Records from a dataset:

----------

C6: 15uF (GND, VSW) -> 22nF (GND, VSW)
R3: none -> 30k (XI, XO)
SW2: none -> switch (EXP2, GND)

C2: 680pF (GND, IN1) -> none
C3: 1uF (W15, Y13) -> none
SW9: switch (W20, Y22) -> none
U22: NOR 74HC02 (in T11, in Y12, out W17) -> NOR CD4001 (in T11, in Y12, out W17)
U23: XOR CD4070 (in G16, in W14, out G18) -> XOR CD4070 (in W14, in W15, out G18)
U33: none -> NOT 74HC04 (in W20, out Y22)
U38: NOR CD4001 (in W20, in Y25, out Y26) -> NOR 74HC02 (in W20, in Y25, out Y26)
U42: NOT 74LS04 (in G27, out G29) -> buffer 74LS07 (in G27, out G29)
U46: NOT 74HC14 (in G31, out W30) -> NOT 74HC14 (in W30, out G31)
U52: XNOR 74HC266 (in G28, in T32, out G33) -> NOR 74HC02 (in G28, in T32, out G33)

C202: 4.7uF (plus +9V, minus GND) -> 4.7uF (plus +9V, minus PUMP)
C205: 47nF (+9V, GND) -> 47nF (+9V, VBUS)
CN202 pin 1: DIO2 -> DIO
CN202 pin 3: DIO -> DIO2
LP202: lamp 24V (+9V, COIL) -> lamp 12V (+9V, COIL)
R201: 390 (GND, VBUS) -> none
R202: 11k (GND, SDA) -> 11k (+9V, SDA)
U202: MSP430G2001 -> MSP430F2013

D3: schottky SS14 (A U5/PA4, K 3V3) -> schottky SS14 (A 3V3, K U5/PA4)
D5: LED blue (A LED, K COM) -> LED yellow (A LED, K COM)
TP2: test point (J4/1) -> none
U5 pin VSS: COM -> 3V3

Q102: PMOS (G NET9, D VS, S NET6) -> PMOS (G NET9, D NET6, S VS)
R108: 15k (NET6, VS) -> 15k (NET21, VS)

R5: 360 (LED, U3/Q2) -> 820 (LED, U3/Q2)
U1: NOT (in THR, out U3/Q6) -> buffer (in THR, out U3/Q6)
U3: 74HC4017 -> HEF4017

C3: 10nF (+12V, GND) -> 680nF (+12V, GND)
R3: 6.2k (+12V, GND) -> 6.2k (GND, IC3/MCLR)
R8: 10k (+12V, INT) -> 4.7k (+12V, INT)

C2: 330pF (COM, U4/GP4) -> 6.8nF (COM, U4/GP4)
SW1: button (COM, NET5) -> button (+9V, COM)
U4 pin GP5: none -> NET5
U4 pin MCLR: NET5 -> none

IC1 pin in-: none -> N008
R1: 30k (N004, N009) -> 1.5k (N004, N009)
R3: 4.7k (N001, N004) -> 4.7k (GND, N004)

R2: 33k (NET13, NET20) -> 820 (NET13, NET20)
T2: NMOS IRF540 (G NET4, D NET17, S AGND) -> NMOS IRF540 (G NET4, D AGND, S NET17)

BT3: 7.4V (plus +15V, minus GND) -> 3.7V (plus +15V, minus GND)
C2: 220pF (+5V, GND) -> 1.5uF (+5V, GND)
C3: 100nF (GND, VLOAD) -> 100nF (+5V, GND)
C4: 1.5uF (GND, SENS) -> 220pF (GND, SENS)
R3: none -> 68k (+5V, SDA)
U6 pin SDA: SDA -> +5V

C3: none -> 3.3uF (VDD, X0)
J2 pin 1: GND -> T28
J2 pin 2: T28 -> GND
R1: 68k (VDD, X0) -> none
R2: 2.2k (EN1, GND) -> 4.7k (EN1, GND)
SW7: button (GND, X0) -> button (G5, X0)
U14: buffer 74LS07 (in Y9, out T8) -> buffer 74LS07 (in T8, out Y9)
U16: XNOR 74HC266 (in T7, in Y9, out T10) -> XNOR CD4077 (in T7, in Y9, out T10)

----------

§ **What the task asks**: Give back all the records above exactly. Keep every word.

§ **Reply**:
C6: 15uF (GND, VSW) -> 22nF (GND, VSW)
R3: none -> 30k (XI, XO)
SW2: none -> switch (EXP2, GND)

C2: 680pF (GND, IN1) -> none
C3: 1uF (W15, Y13) -> none
SW9: switch (W20, Y22) -> none
U22: NOR 74HC02 (in T11, in Y12, out W17) -> NOR CD4001 (in T11, in Y12, out W17)
U23: XOR CD4070 (in G16, in W14, out G18) -> XOR CD4070 (in W14, in W15, out G18)
U33: none -> NOT 74HC04 (in W20, out Y22)
U38: NOR CD4001 (in W20, in Y25, out Y26) -> NOR 74HC02 (in W20, in Y25, out Y26)
U42: NOT 74LS04 (in G27, out G29) -> buffer 74LS07 (in G27, out G29)
U46: NOT 74HC14 (in G31, out W30) -> NOT 74HC14 (in W30, out G31)
U52: XNOR 74HC266 (in G28, in T32, out G33) -> NOR 74HC02 (in G28, in T32, out G33)

C202: 4.7uF (plus +9V, minus GND) -> 4.7uF (plus +9V, minus PUMP)
C205: 47nF (+9V, GND) -> 47nF (+9V, VBUS)
CN202 pin 1: DIO2 -> DIO
CN202 pin 3: DIO -> DIO2
LP202: lamp 24V (+9V, COIL) -> lamp 12V (+9V, COIL)
R201: 390 (GND, VBUS) -> none
R202: 11k (GND, SDA) -> 11k (+9V, SDA)
U202: MSP430G2001 -> MSP430F2013

D3: schottky SS14 (A U5/PA4, K 3V3) -> schottky SS14 (A 3V3, K U5/PA4)
D5: LED blue (A LED, K COM) -> LED yellow (A LED, K COM)
TP2: test point (J4/1) -> none
U5 pin VSS: COM -> 3V3

Q102: PMOS (G NET9, D VS, S NET6) -> PMOS (G NET9, D NET6, S VS)
R108: 15k (NET6, VS) -> 15k (NET21, VS)

R5: 360 (LED, U3/Q2) -> 820 (LED, U3/Q2)
U1: NOT (in THR, out U3/Q6) -> buffer (in THR, out U3/Q6)
U3: 74HC4017 -> HEF4017

C3: 10nF (+12V, GND) -> 680nF (+12V, GND)
R3: 6.2k (+12V, GND) -> 6.2k (GND, IC3/MCLR)
R8: 10k (+12V, INT) -> 4.7k (+12V, INT)

C2: 330pF (COM, U4/GP4) -> 6.8nF (COM, U4/GP4)
SW1: button (COM, NET5) -> button (+9V, COM)
U4 pin GP5: none -> NET5
U4 pin MCLR: NET5 -> none

IC1 pin in-: none -> N008
R1: 30k (N004, N009) -> 1.5k (N004, N009)
R3: 4.7k (N001, N004) -> 4.7k (GND, N004)

R2: 33k (NET13, NET20) -> 820 (NET13, NET20)
T2: NMOS IRF540 (G NET4, D NET17, S AGND) -> NMOS IRF540 (G NET4, D AGND, S NET17)

BT3: 7.4V (plus +15V, minus GND) -> 3.7V (plus +15V, minus GND)
C2: 220pF (+5V, GND) -> 1.5uF (+5V, GND)
C3: 100nF (GND, VLOAD) -> 100nF (+5V, GND)
C4: 1.5uF (GND, SENS) -> 220pF (GND, SENS)
R3: none -> 68k (+5V, SDA)
U6 pin SDA: SDA -> +5V

C3: none -> 3.3uF (VDD, X0)
J2 pin 1: GND -> T28
J2 pin 2: T28 -> GND
R1: 68k (VDD, X0) -> none
R2: 2.2k (EN1, GND) -> 4.7k (EN1, GND)
SW7: button (GND, X0) -> button (G5, X0)
U14: buffer 74LS07 (in Y9, out T8) -> buffer 74LS07 (in T8, out Y9)
U16: XNOR 74HC266 (in T7, in Y9, out T10) -> XNOR CD4077 (in T7, in Y9, out T10)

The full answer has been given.